> **To-do item**
Starting at the line that contains "sofa: (512, 140) -> (949, 396), moved", write out each line exactly through the last one in the material below, and nothing more; omit all pictures.

> **Material provided**
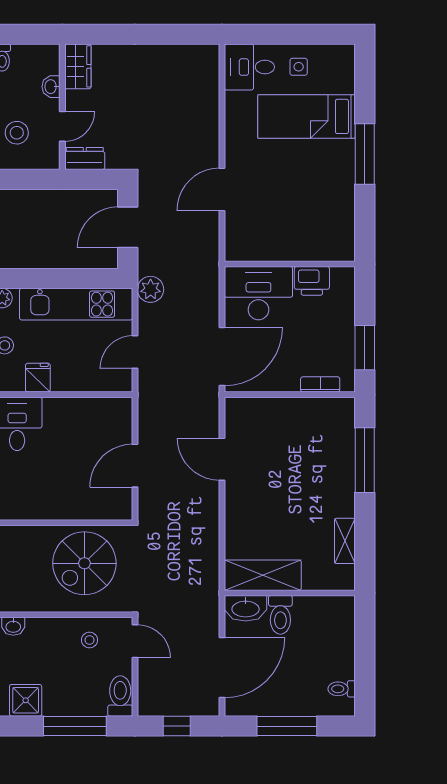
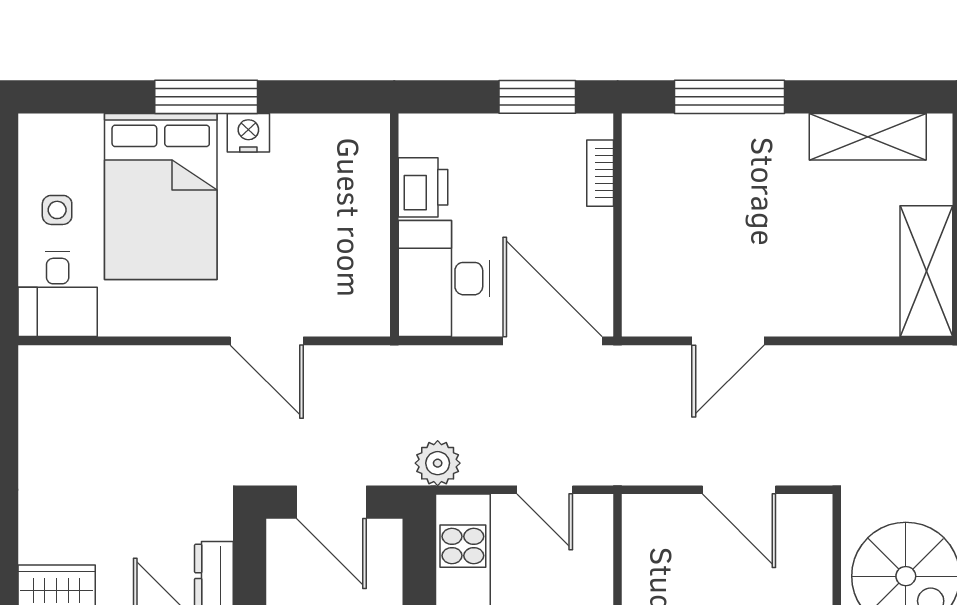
bed: (306, 116) -> (161, 197), width x1.50
nightstand: (344, 179) -> (248, 133), added
shelving: (345, 541) -> (868, 137), width x1.50, depth x1.33

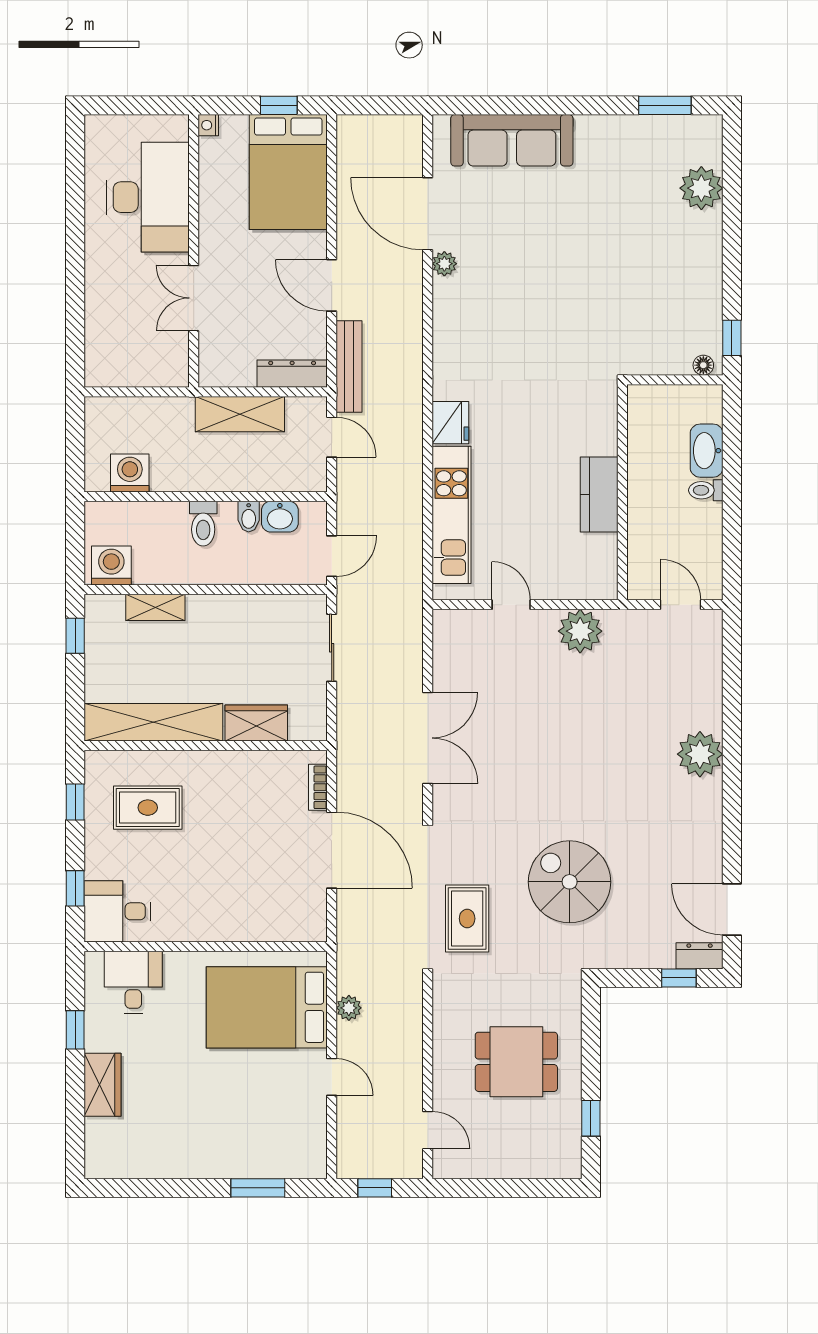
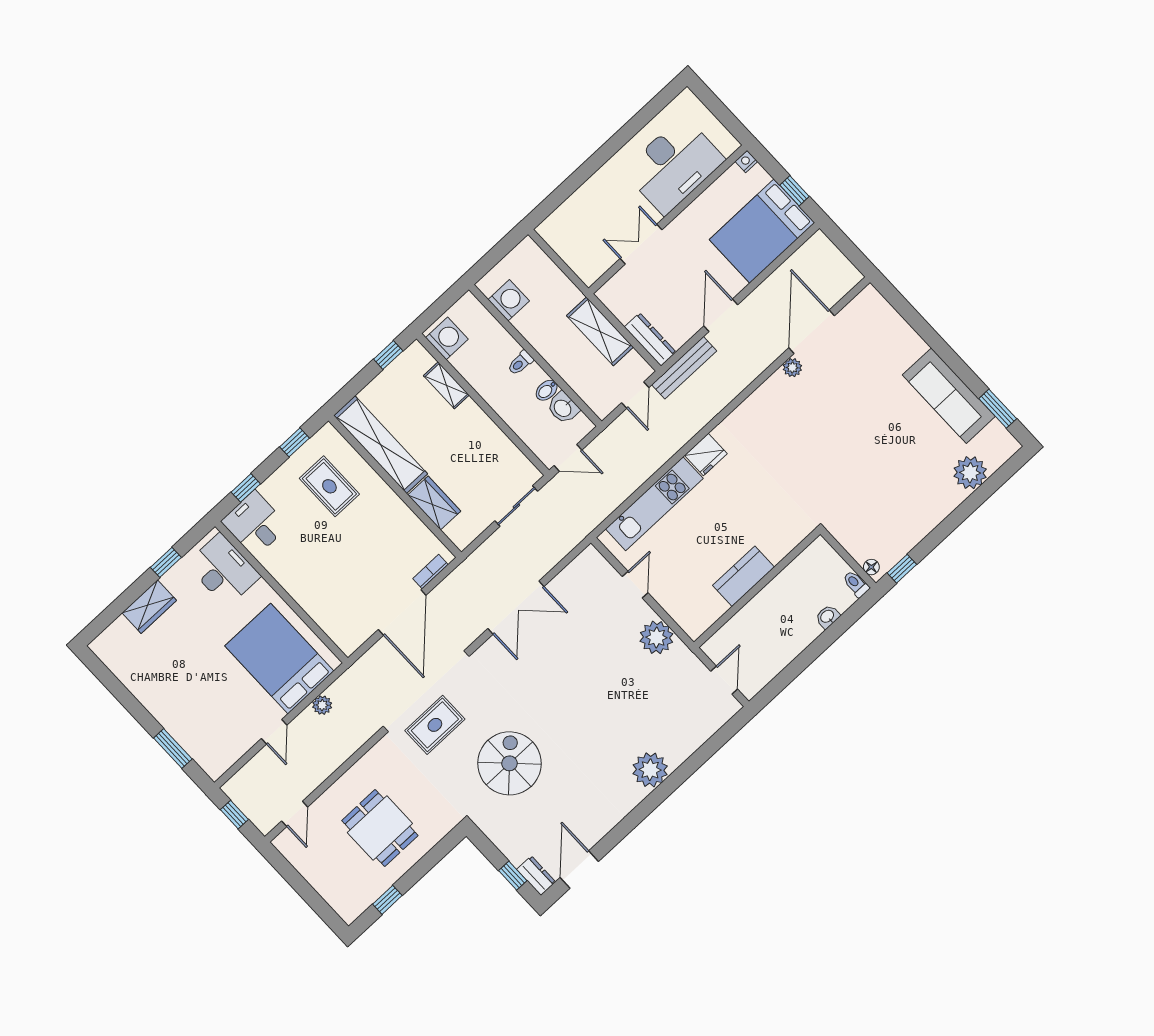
sofa: (512, 140) -> (949, 396), moved
washbasin: (707, 451) -> (827, 617), width x0.52, depth x0.69
toilet: (706, 490) -> (856, 584), moved
toilet: (203, 524) -> (520, 363), width x0.73, depth x0.72
desk: (133, 982) -> (223, 570), width x1.37

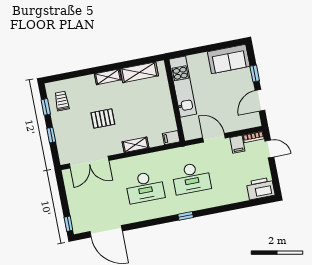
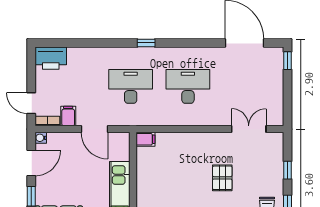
pallet: (103, 118) -> (222, 178), turned 90
water cooler: (256, 122) -> (41, 138), added
shelving: (136, 145) -> (189, 139), removed
double door: (89, 162) -> (249, 129), width x0.73

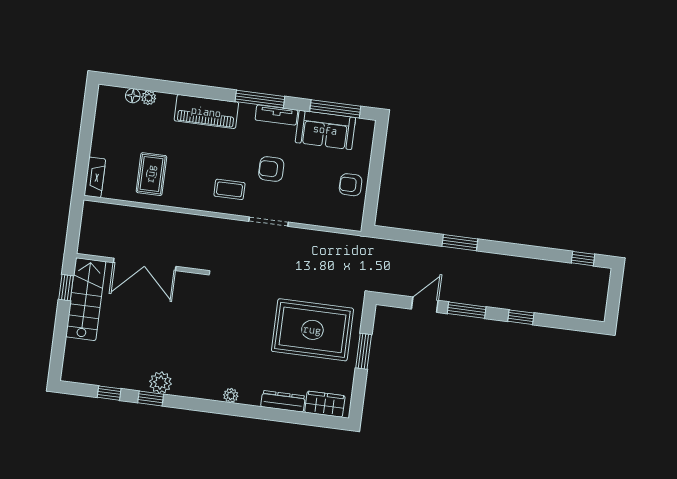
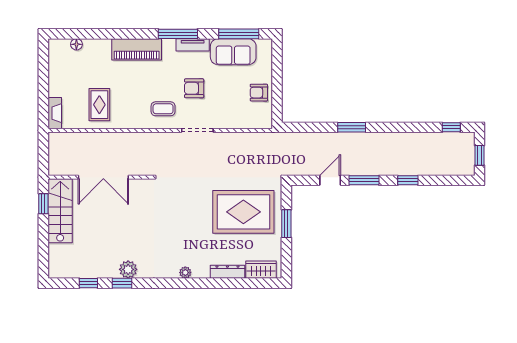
plant: (149, 98) -> (89, 44), removed
window: (614, 298) -> (480, 155), added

> **Response box**
sofa: (512, 140) -> (949, 396), moved
washbasin: (707, 451) -> (827, 617), width x0.52, depth x0.69
toilet: (706, 490) -> (856, 584), moved
toilet: (203, 524) -> (520, 363), width x0.73, depth x0.72
desk: (133, 982) -> (223, 570), width x1.37

pallet: (103, 118) -> (222, 178), turned 90
water cooler: (256, 122) -> (41, 138), added
shelving: (136, 145) -> (189, 139), removed
double door: (89, 162) -> (249, 129), width x0.73

plant: (149, 98) -> (89, 44), removed
window: (614, 298) -> (480, 155), added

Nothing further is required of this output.